#### [INSTRUCTIONS TO FOLLOW]
In the entries below, find the line with "white cutting board: 5 -> 2" and the line with "yellow cutting board: 8 -> 6". Return those two lines and all lines between them, exactly.

#### [SUPPLIED DATA]
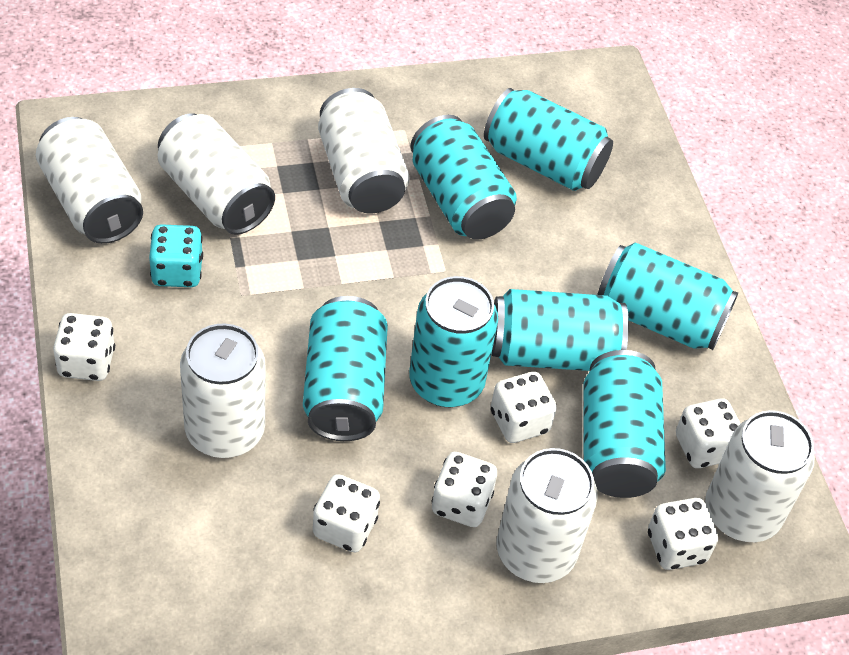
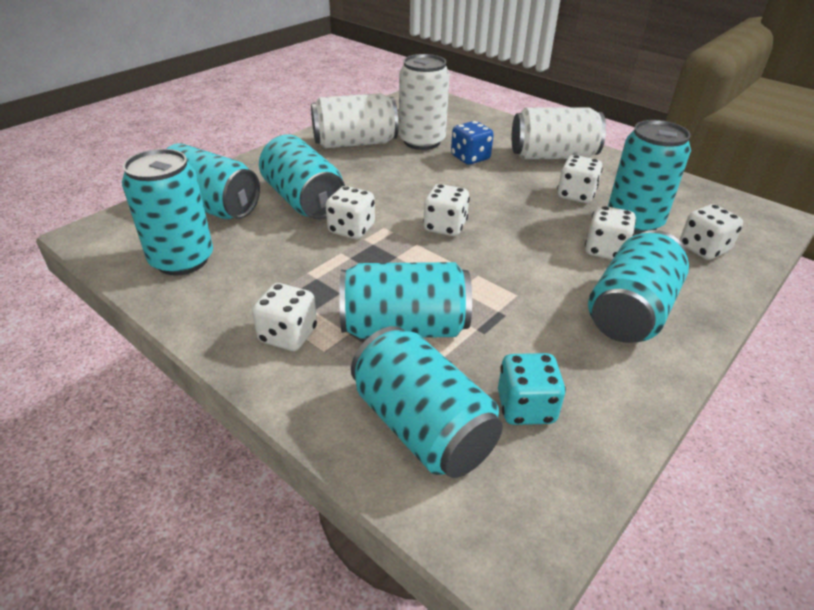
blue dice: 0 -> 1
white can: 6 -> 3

* * *

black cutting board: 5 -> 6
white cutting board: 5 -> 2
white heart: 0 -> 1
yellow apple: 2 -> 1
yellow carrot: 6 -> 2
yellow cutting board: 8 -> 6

#### [REPLY TO THE TASK]
white cutting board: 5 -> 2
white heart: 0 -> 1
yellow apple: 2 -> 1
yellow carrot: 6 -> 2
yellow cutting board: 8 -> 6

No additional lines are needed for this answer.